**任务要求:**
把下面所有的行一字不差地抄写出来，图片不用抄进答案里。

____

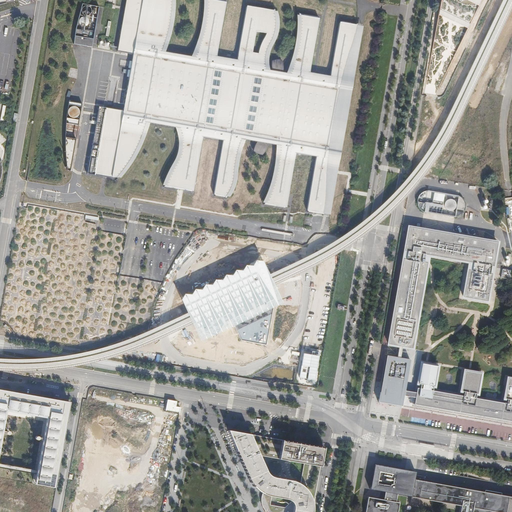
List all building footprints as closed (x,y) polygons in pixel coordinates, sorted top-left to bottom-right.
[(199,42),(193,56),(164,51),(168,38),(171,25),(173,7),(173,0),(126,0),(118,51),(134,54),(124,109),(100,105),(88,172),(117,177),(129,163),(137,151),(143,137),(148,121),(177,126),(179,134),(180,139),(180,142),(180,145),(179,149),(178,154),(177,157),(176,159),(169,171),(168,174),(166,179),(164,185),(179,187),(192,190),(192,189),(193,189),(202,135),(223,139),(213,192),(214,192),(214,194),(225,195),(227,193),(229,191),(231,187),(233,181),(235,174),(237,158),(237,154),(240,146),(242,138),(256,140),(253,146),(252,149),(256,152),(261,153),(265,148),(266,142),(276,144),(276,153),(275,163),(273,175),(262,202),(283,206),(284,205),(285,205),(294,152),(314,155),(305,208),(306,209),(306,210),(322,212),(323,206),(324,196),(324,186),(325,177),(326,167),(326,156),(327,148),(328,138),(329,126),(330,116),(332,107),(334,98),(337,89),(355,24),(339,21),(339,22),(338,22),(328,75),(308,72),(317,19),(316,18),(317,17),(297,14),(297,34),(295,46),(292,58),(287,73),(281,72),(282,66),(280,59),(275,59),(270,60),(270,65),(271,70),(266,69),(266,65),(265,62),(265,59),(266,55),(267,52),(269,46),(271,41),(274,35),(275,29),(276,24),(276,22),(275,18),(274,14),(273,10),(247,6),(246,6),(236,59),(216,56),(225,2),(224,2),(225,1),(219,0),(204,0),(205,14),(203,27),(199,42)] [(456,52),(436,93),(435,95),(436,95),(481,0),(441,0),(424,93),(425,93),(427,85),(427,84),(435,41),(440,15),(443,17),(464,27),(467,28),(456,52)] [(90,48),(98,8),(81,5),(72,45),(90,48)] [(323,206),(322,212),(328,213),(361,25),(355,24),(337,89),(334,98),(332,107),(330,116),(329,126),(328,138),(327,148),(326,156),(326,167),(325,177),(324,186),(324,196),(323,206)] [(68,171),(71,171),(79,114),(81,105),(68,103),(66,116),(65,125),(65,135),(65,146),(68,171)] [(419,197),(418,199),(418,201),(418,203),(418,206),(418,208),(419,209),(421,211),(423,213),(424,214),(426,214),(451,218),(453,218),(455,218),(456,218),(458,217),(460,215),(461,213),(463,211),(463,209),(463,206),(462,204),(461,201),(460,200),(458,198),(457,197),(454,196),(429,192),(426,192),(425,193),(422,194),(421,195),(419,197)] [(484,198),(483,210),(492,210),(493,199),(484,198)] [(385,356),(378,403),(390,405),(401,407),(403,396),(414,398),(413,405),(511,421),(511,379),(506,378),(503,399),(505,399),(504,404),(473,398),(474,394),(476,394),(479,374),(463,371),(459,391),(462,392),(461,396),(430,391),(431,386),(433,387),(436,366),(420,364),(417,384),(419,384),(418,389),(415,388),(414,393),(403,391),(409,360),(399,358),(401,347),(411,349),(425,264),(421,264),(423,255),(470,263),(468,271),(466,271),(461,298),(485,302),(489,275),(486,274),(487,267),(491,267),(495,244),(492,243),(470,239),(407,228),(403,252),(406,253),(404,261),(401,260),(387,345),(397,346),(395,358),(385,356)] [(184,294),(180,299),(200,341),(234,325),(241,340),(265,345),(272,308),(282,303),(262,261),(255,260),(252,265),(245,265),(241,270),(235,270),(231,275),(225,275),(221,280),(214,279),(211,285),(204,284),(201,290),(194,289),(191,294),(184,294)] [(316,329),(320,307),(312,305),(308,327),(316,329)] [(71,402),(0,389),(0,447),(6,411),(46,418),(37,469),(36,474),(34,484),(56,488),(71,402)] [(273,477),(270,475),(267,472),(259,455),(250,434),(227,430),(252,486),(262,494),(261,503),(265,511),(312,511),(313,508),(312,500),(310,495),(306,488),(300,484),(296,482),(291,480),(273,477)] [(320,466),(323,448),(282,440),(250,434),(259,455),(278,459),(291,461),(304,463),(300,483),(300,484),(306,488),(310,495),(312,500),(313,508),(320,466)] [(0,462),(0,467),(36,474),(37,469),(0,462)] [(397,511),(399,503),(368,497),(365,511),(511,511),(511,497),(500,496),(501,493),(484,490),(484,493),(424,482),(425,477),(415,475),(415,472),(374,465),(369,489),(460,507),(459,511),(397,511)]
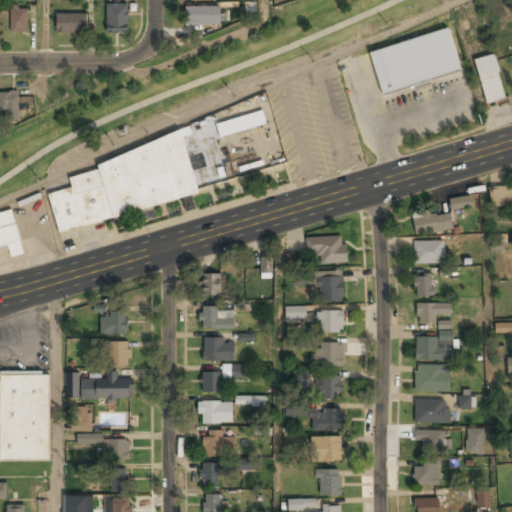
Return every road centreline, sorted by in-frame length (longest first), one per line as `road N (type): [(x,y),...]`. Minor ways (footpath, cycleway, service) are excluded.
road 1 (tertiary): [(511,143),(0,294)]
road 2 (residential): [(376,185),(380,511)]
road 3 (residential): [(166,246),(166,511)]
road 4 (residential): [(55,511),(54,279)]
road 5 (residential): [(152,26),(147,42),(118,62),(0,63)]
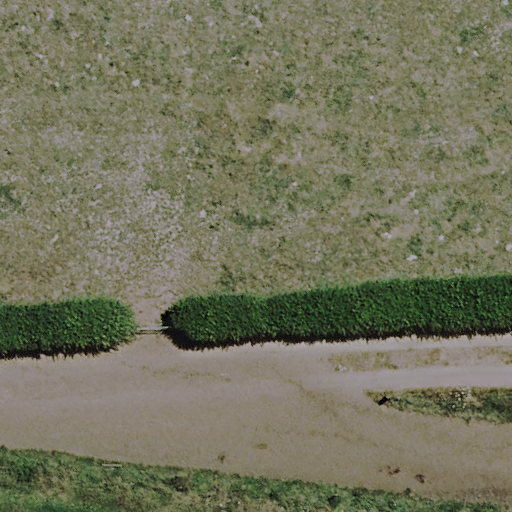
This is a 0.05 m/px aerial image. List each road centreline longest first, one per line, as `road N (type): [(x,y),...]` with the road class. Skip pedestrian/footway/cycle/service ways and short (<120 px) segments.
road 1 (track): [(480,455),(51,406),(0,410)]
road 2 (track): [(51,406),(511,358)]
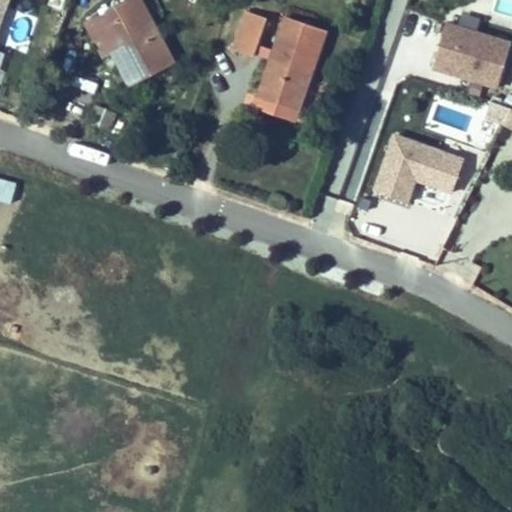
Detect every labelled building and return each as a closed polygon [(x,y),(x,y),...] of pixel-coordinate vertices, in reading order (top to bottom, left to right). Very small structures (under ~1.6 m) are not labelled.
[(0,0),(0,37),(12,0),(0,0)] [(85,52),(92,66),(111,103),(154,80),(116,6),(64,35),(76,57),(85,52)] [(511,41),(450,25),(438,70),(500,87),(511,41)] [(239,76),(252,33),(225,26),(213,68),(239,76)] [(290,122),(313,41),(268,28),(245,109),(290,122)] [(83,70),(92,66),(85,52),(76,57),(83,70)] [(509,110),(491,103),(486,116),(504,123),(509,110)] [(90,122),(108,133),(118,115),(100,105),(90,122)] [(461,160),(387,135),(369,190),(404,202),(412,179),(450,191),(461,160)] [(0,177),(0,200),(12,203),(17,182),(0,177)]
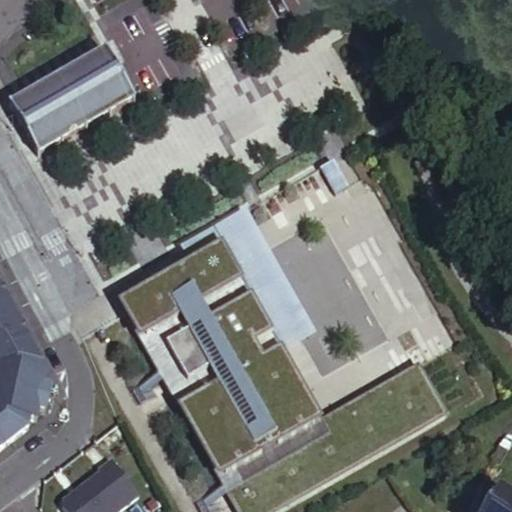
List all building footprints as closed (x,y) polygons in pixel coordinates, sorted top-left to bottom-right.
[(107,54),(10,107),(37,158),(134,104),(107,54)] [(324,174),(338,200),(352,192),(337,166),(324,174)] [(191,248),(199,264),(217,254),(246,306),(254,302),(275,339),(257,349),(265,364),(310,339),(243,219),(191,248)] [(127,304),(243,511),(272,511),(444,416),(420,371),(315,430),(275,359),(265,364),(257,349),(275,339),(254,302),(246,306),(217,254),(199,264),(180,275),(185,283),(169,292),(164,284),(127,304)] [(43,366),(1,287),(0,287),(0,453),(29,431),(32,422),(38,424),(48,376),(42,375),(43,366)] [(99,476),(101,478),(60,508),(63,511),(124,511),(139,501),(114,468),(99,476)] [(511,511),(511,507),(503,501),(495,511),(511,511)]
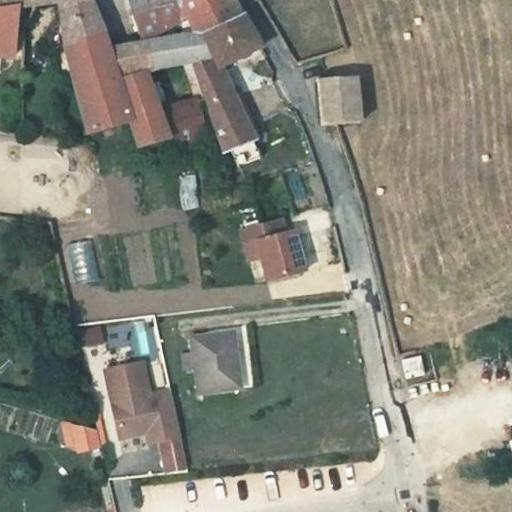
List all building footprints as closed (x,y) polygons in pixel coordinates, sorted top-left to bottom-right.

____

**参考答案:**
List all building footprints as closed (x,y) polygons in pixel coordinates, sorted top-left to bottom-right.
[(199,42),(193,56),(164,51),(168,38),(171,25),(173,7),(173,0),(126,0),(118,51),(134,54),(124,109),(100,105),(88,172),(117,177),(129,163),(137,151),(143,137),(148,121),(177,126),(179,134),(180,139),(180,142),(180,145),(179,149),(178,154),(177,157),(176,159),(169,171),(168,174),(166,179),(164,185),(179,187),(192,190),(192,189),(193,189),(202,135),(223,139),(213,192),(214,192),(214,194),(225,195),(227,193),(229,191),(231,187),(233,181),(235,174),(237,158),(237,154),(240,146),(242,138),(256,140),(253,146),(252,149),(256,152),(261,153),(265,148),(266,142),(276,144),(276,153),(275,163),(273,175),(262,202),(283,206),(284,205),(285,205),(294,152),(314,155),(305,208),(306,209),(306,210),(322,212),(323,206),(324,196),(324,186),(325,177),(326,167),(326,156),(327,148),(328,138),(329,126),(330,116),(332,107),(334,98),(337,89),(355,24),(339,21),(339,22),(338,22),(328,75),(308,72),(317,19),(316,18),(317,17),(297,14),(297,34),(295,46),(292,58),(287,73),(281,72),(282,66),(280,59),(275,59),(270,60),(270,65),(271,70),(266,69),(266,65),(265,62),(265,59),(266,55),(267,52),(269,46),(271,41),(274,35),(275,29),(276,24),(276,22),(275,18),(274,14),(273,10),(247,6),(246,6),(236,59),(216,56),(225,2),(224,2),(225,1),(219,0),(204,0),(205,14),(203,27),(199,42)] [(456,52),(436,93),(435,95),(436,95),(481,0),(441,0),(424,93),(425,93),(427,85),(427,84),(435,41),(440,15),(443,17),(464,27),(467,28),(456,52)] [(90,48),(98,8),(81,5),(72,45),(90,48)] [(323,206),(322,212),(328,213),(361,25),(355,24),(337,89),(334,98),(332,107),(330,116),(329,126),(328,138),(327,148),(326,156),(326,167),(325,177),(324,186),(324,196),(323,206)] [(68,171),(71,171),(79,114),(81,105),(68,103),(66,116),(65,125),(65,135),(65,146),(68,171)] [(419,197),(418,199),(418,201),(418,203),(418,206),(418,208),(419,209),(421,211),(423,213),(424,214),(426,214),(451,218),(453,218),(455,218),(456,218),(458,217),(460,215),(461,213),(463,211),(463,209),(463,206),(462,204),(461,201),(460,200),(458,198),(457,197),(454,196),(429,192),(426,192),(425,193),(422,194),(421,195),(419,197)] [(484,198),(483,210),(492,210),(493,199),(484,198)] [(385,356),(378,403),(390,405),(401,407),(403,396),(414,398),(413,405),(511,421),(511,379),(506,378),(503,399),(505,399),(504,404),(473,398),(474,394),(476,394),(479,374),(463,371),(459,391),(462,392),(461,396),(430,391),(431,386),(433,387),(436,366),(420,364),(417,384),(419,384),(418,389),(415,388),(414,393),(403,391),(409,360),(399,358),(401,347),(411,349),(425,264),(421,264),(423,255),(470,263),(468,271),(466,271),(461,298),(485,302),(489,275),(486,274),(487,267),(491,267),(495,244),(492,243),(470,239),(407,228),(403,252),(406,253),(404,261),(401,260),(387,345),(397,346),(395,358),(385,356)] [(184,294),(180,299),(200,341),(234,325),(241,340),(265,345),(272,308),(282,303),(262,261),(255,260),(252,265),(245,265),(241,270),(235,270),(231,275),(225,275),(221,280),(214,279),(211,285),(204,284),(201,290),(194,289),(191,294),(184,294)] [(316,329),(320,307),(312,305),(308,327),(316,329)] [(71,402),(0,389),(0,447),(6,411),(46,418),(37,469),(36,474),(34,484),(56,488),(71,402)] [(273,477),(270,475),(267,472),(259,455),(250,434),(227,430),(252,486),(262,494),(261,503),(265,511),(312,511),(313,508),(312,500),(310,495),(306,488),(300,484),(296,482),(291,480),(273,477)] [(320,466),(323,448),(282,440),(250,434),(259,455),(278,459),(291,461),(304,463),(300,483),(300,484),(306,488),(310,495),(312,500),(313,508),(320,466)] [(0,462),(0,467),(36,474),(37,469),(0,462)] [(397,511),(399,503),(368,497),(365,511),(511,511),(511,497),(500,496),(501,493),(484,490),(484,493),(424,482),(425,477),(415,475),(415,472),(374,465),(369,489),(460,507),(459,511),(397,511)]
Return every road centreline, sorted by in-frame length (longest first), one per line as `road N (type): [(x,y),...]`. Minor ways (footpath, cycleway, service) are excluded.
road 1 (tertiary): [(511,143),(0,294)]
road 2 (residential): [(376,185),(380,511)]
road 3 (residential): [(166,246),(166,511)]
road 4 (residential): [(55,511),(54,279)]
road 5 (residential): [(152,26),(147,42),(118,62),(0,63)]
This is a 0.05 m/px aerial image. List each road centreline longest first, one per line, as `road N (type): [(x,y),...]` with the road class. Skip pedestrian/footway/cycle/service ways and short (<120 px) segments.
road 1 (track): [(480,455),(51,406),(0,410)]
road 2 (track): [(51,406),(511,358)]
Detect every labelled building and return each as a closed polygon [(x,y),(x,y),...] of pixel-coordinate vertices, in reading order (top to bottom, left to right). Very small structures (under ~1.6 m) are not labelled.
[(0,0),(0,37),(12,0),(0,0)] [(85,52),(92,66),(111,103),(154,80),(116,6),(64,35),(76,57),(85,52)] [(511,41),(450,25),(438,70),(500,87),(511,41)] [(239,76),(252,33),(225,26),(213,68),(239,76)] [(290,122),(313,41),(268,28),(245,109),(290,122)] [(83,70),(92,66),(85,52),(76,57),(83,70)] [(509,110),(491,103),(486,116),(504,123),(509,110)] [(90,122),(108,133),(118,115),(100,105),(90,122)] [(461,160),(387,135),(369,190),(404,202),(412,179),(450,191),(461,160)] [(0,177),(0,200),(12,203),(17,182),(0,177)]
List all building footprints as closed (x,y) polygons in pixel coordinates, sorted top-left to bottom-right.
[(107,54),(10,107),(37,158),(134,104),(107,54)] [(324,174),(338,200),(352,192),(337,166),(324,174)] [(191,248),(199,264),(217,254),(246,306),(254,302),(275,339),(257,349),(265,364),(310,339),(243,219),(191,248)] [(127,304),(243,511),(272,511),(444,416),(420,371),(315,430),(275,359),(265,364),(257,349),(275,339),(254,302),(246,306),(217,254),(199,264),(180,275),(185,283),(169,292),(164,284),(127,304)] [(43,366),(1,287),(0,287),(0,453),(29,431),(32,422),(38,424),(48,376),(42,375),(43,366)] [(99,476),(101,478),(60,508),(63,511),(124,511),(139,501),(114,468),(99,476)] [(511,511),(511,507),(503,501),(495,511),(511,511)]
List all building footprints as closed (x,y) polygons in pixel coordinates, sorted top-left to bottom-right.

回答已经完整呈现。